»»

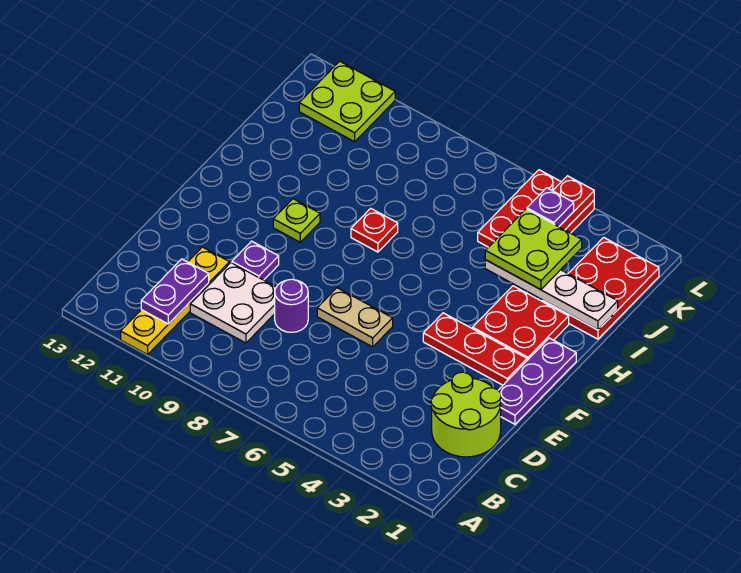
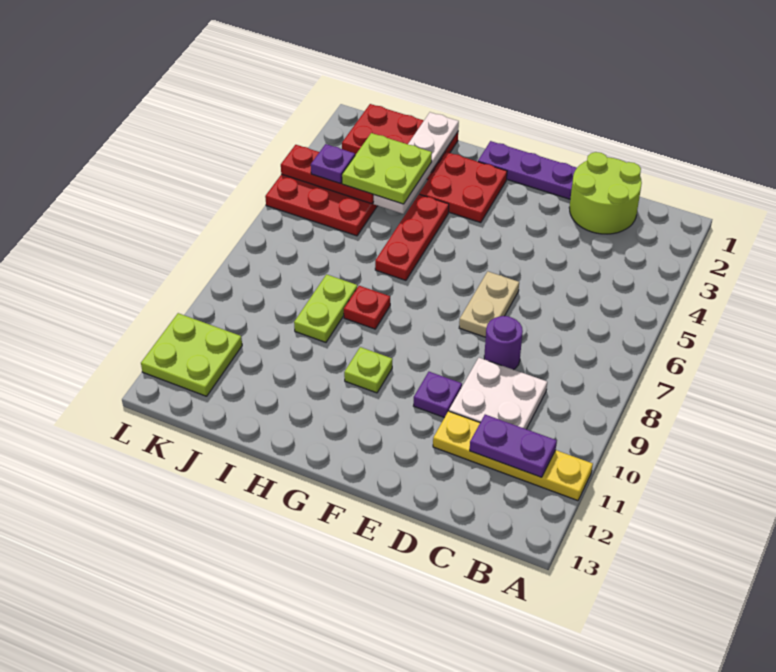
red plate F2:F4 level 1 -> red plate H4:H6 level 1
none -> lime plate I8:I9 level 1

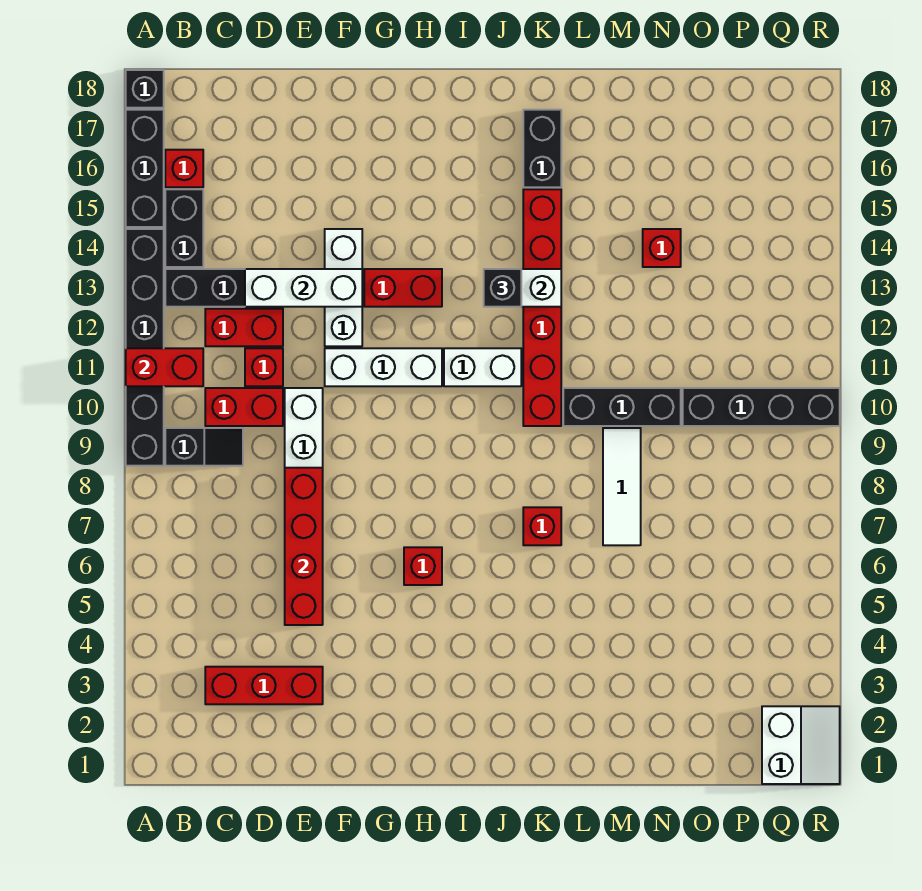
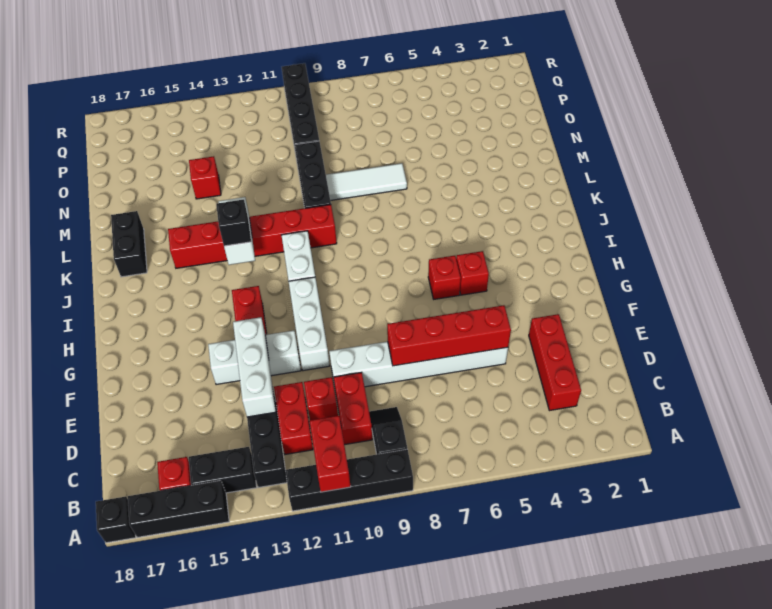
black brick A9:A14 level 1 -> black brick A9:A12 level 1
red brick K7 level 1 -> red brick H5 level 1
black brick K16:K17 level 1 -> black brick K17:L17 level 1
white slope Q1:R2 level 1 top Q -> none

««
»»

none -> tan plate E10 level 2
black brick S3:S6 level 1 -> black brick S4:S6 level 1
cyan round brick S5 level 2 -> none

««

_Goal of the exercise_: Among the records, find all lines that include the string "black" and return them.

_Solution to this exercise_:
black brick A9:A14 level 1 -> black brick A9:A12 level 1
black brick K16:K17 level 1 -> black brick K17:L17 level 1
black brick S3:S6 level 1 -> black brick S4:S6 level 1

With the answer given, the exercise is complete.